* _Work instruction_: Please, from the entries below, transcribe exactly the lines that begin at the line with "BT3 pin RXD: RX -> D1" and end at the line with "SCALE pin DT: D5 -> TX", without the pictures.
*** Opening Dataset excerpts ***
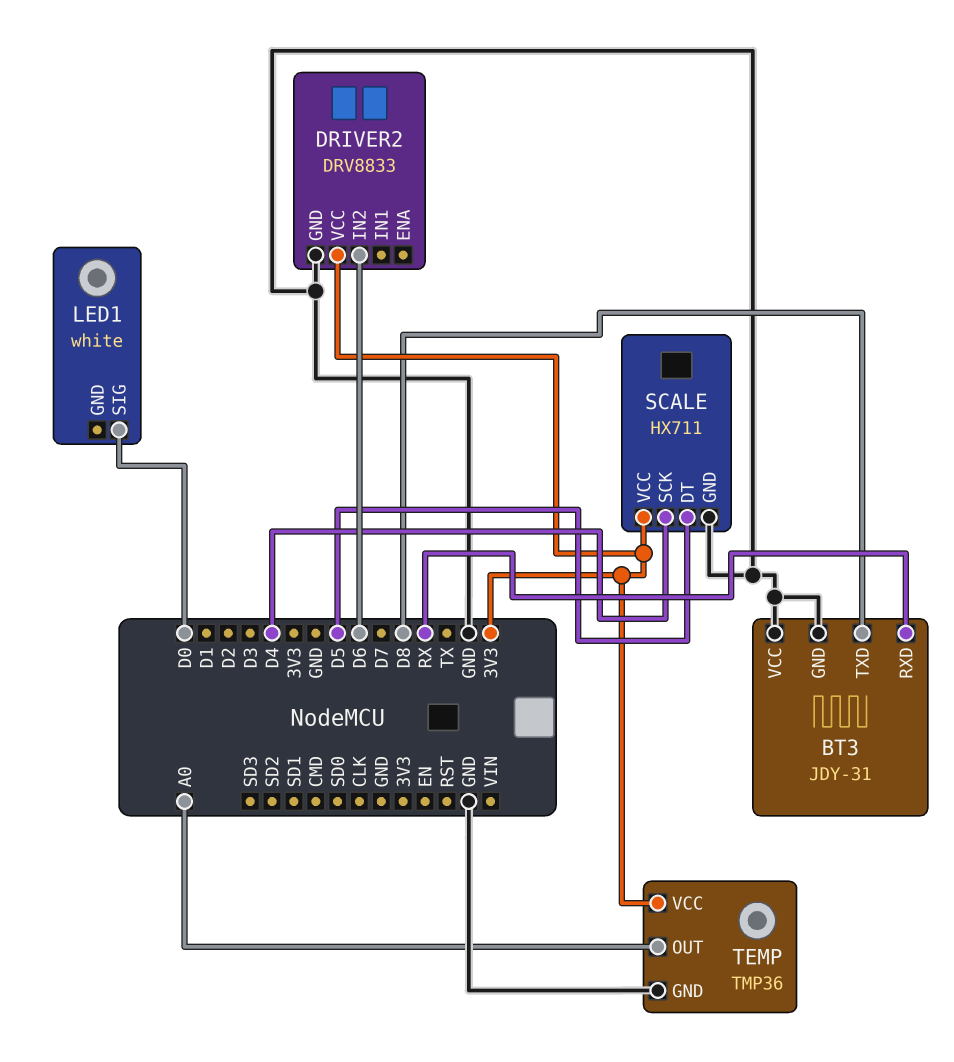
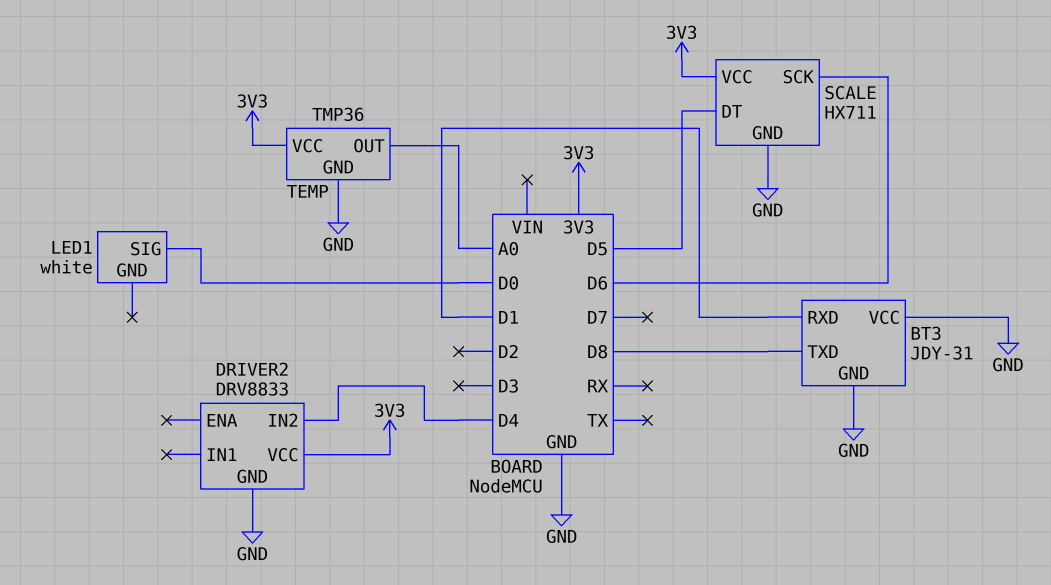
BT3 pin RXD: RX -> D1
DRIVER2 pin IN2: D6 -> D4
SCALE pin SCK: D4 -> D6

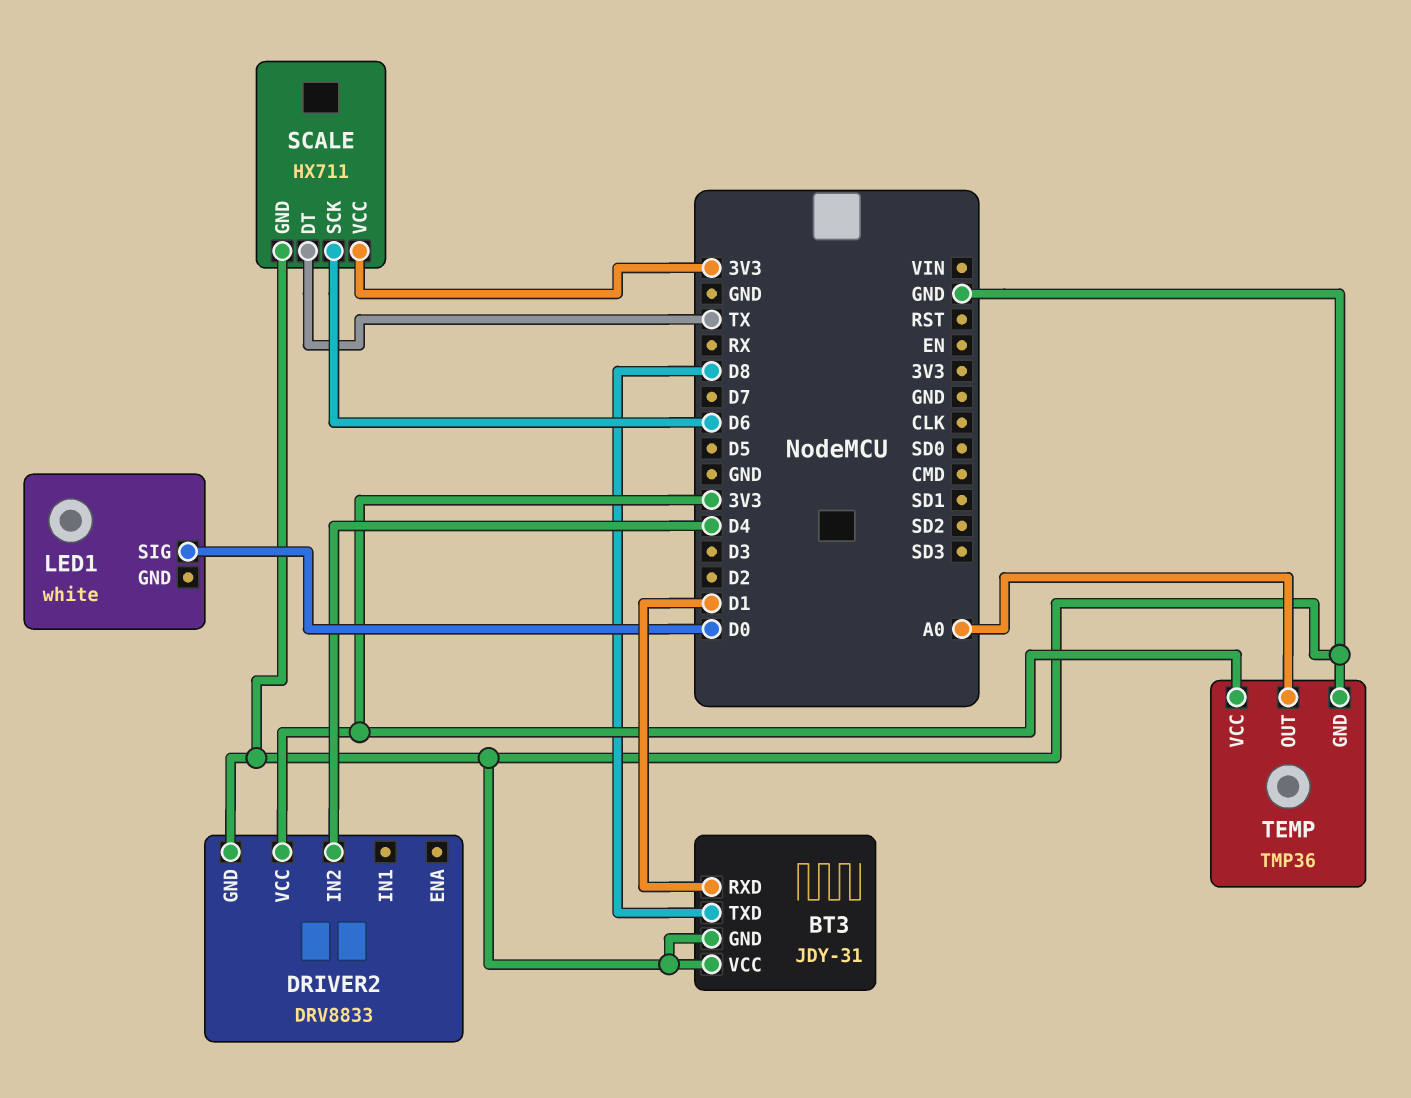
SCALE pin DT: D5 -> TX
*** Closing Dataset excerpts ***
*** Opening Dataset excerpts ***
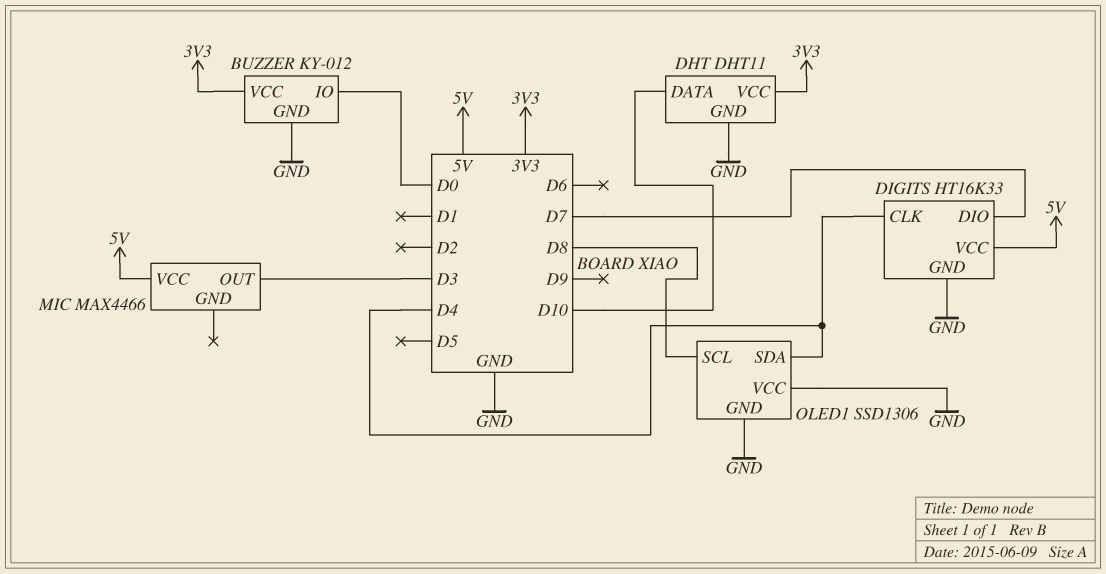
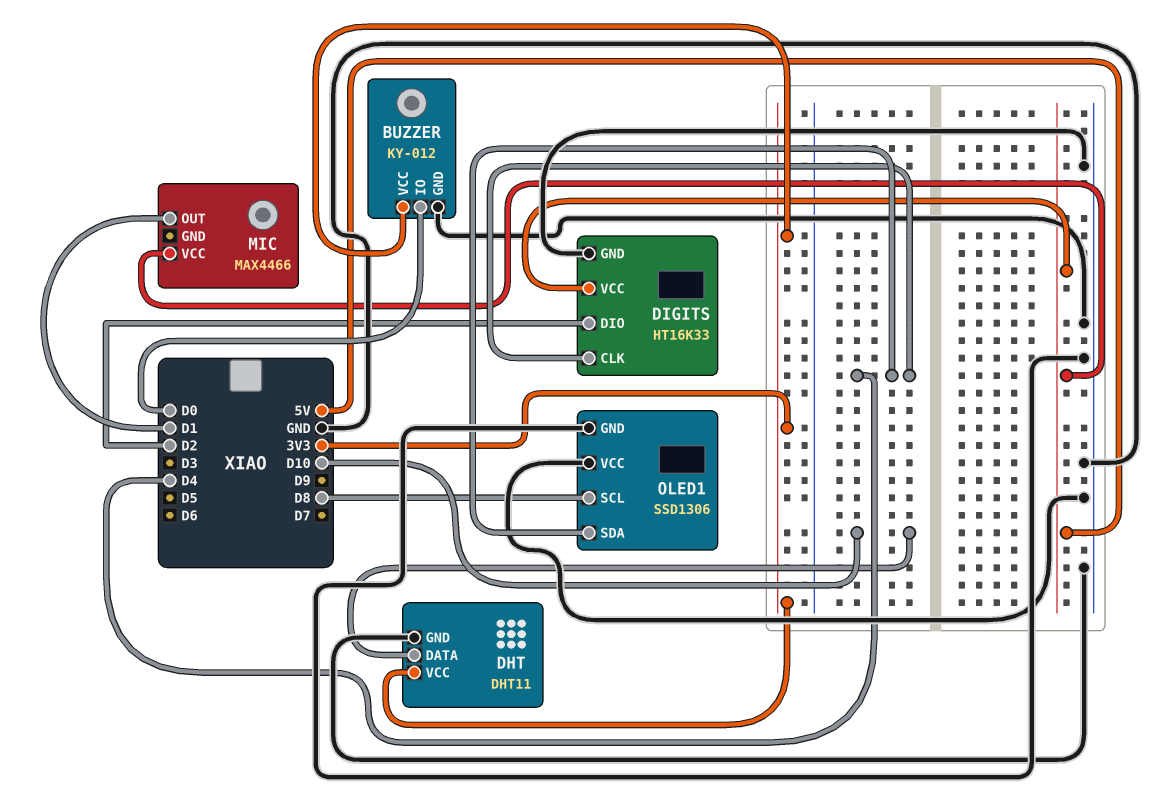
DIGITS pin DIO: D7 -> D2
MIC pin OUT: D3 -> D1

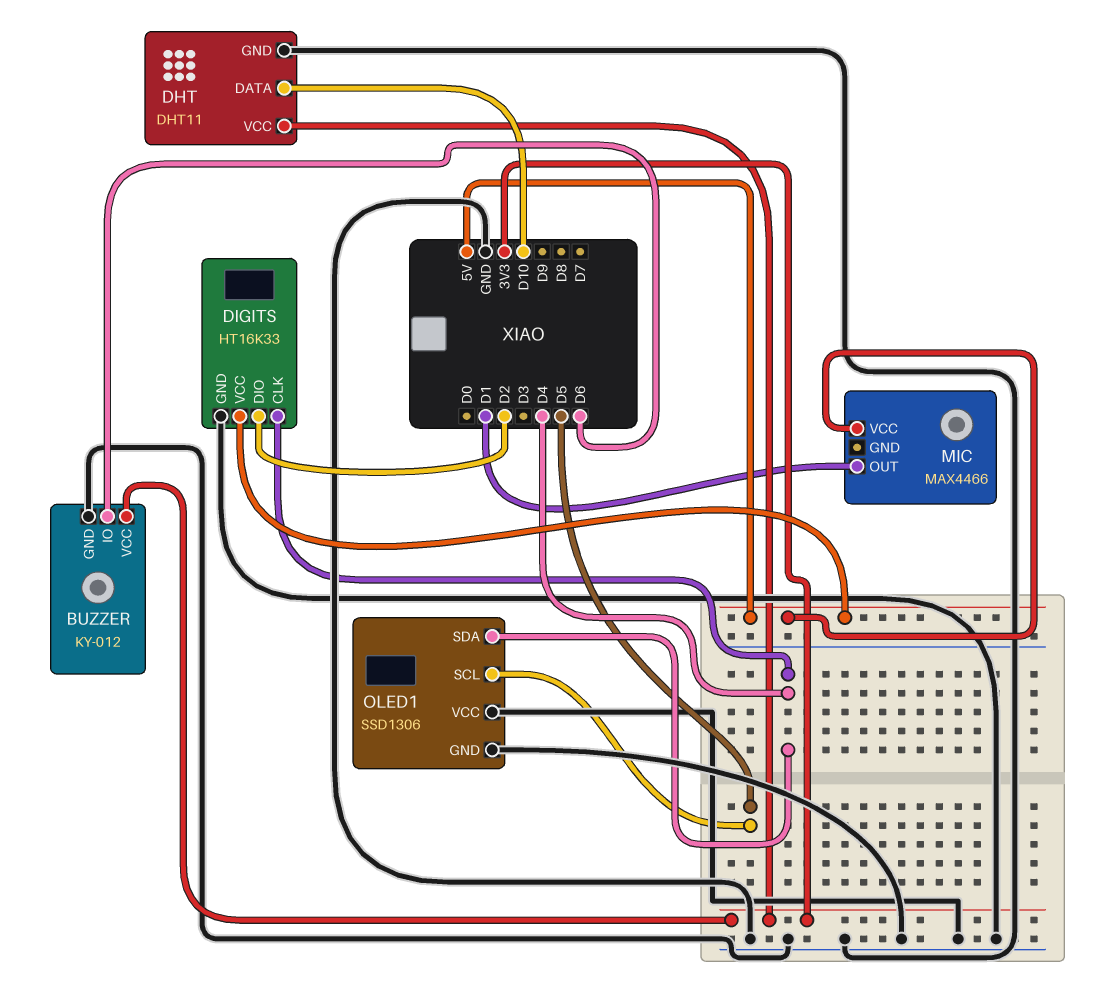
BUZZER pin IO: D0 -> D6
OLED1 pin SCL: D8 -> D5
*** Closing Dataset excerpts ***
*** Opening Dataset excerpts ***
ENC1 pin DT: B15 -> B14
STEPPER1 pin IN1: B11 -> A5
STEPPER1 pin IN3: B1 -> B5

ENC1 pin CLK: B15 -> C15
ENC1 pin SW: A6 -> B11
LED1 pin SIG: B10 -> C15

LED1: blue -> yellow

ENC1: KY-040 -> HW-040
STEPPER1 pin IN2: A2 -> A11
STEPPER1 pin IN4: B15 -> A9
*** Closing Dataset excerpts ***
* _Solution to the problem_:
BT3 pin RXD: RX -> D1
DRIVER2 pin IN2: D6 -> D4
SCALE pin SCK: D4 -> D6

SCALE pin DT: D5 -> TX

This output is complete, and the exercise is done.